Type the data below again exactly. Omit all pictures.

Given information —
______
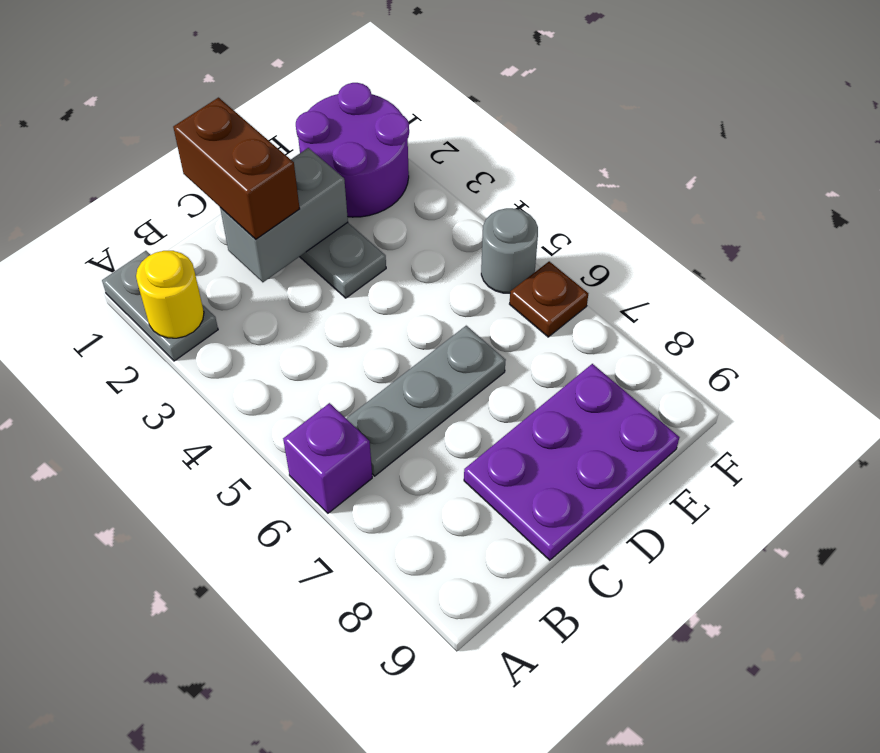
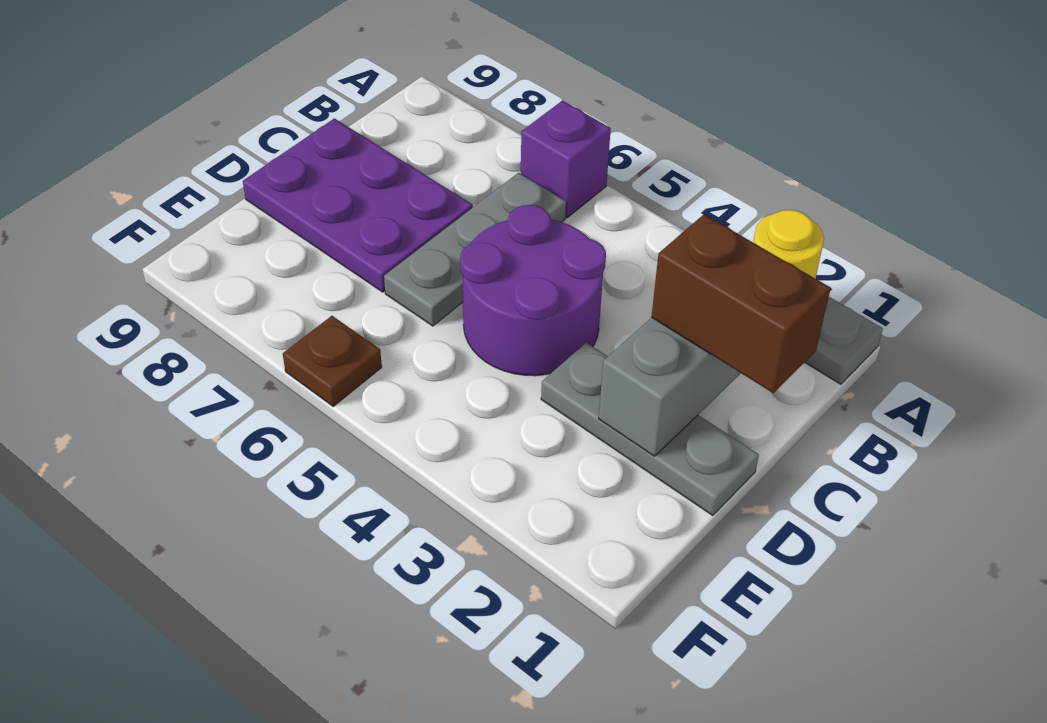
purple plate C8:E9 level 1 -> purple plate C7:D9 level 1
purple round brick E1:F2 level 1 -> purple round brick C4:D5 level 1
grey round brick F5 level 1 -> none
______
Response for this exercise —
purple plate C8:E9 level 1 -> purple plate C7:D9 level 1
purple round brick E1:F2 level 1 -> purple round brick C4:D5 level 1
grey round brick F5 level 1 -> none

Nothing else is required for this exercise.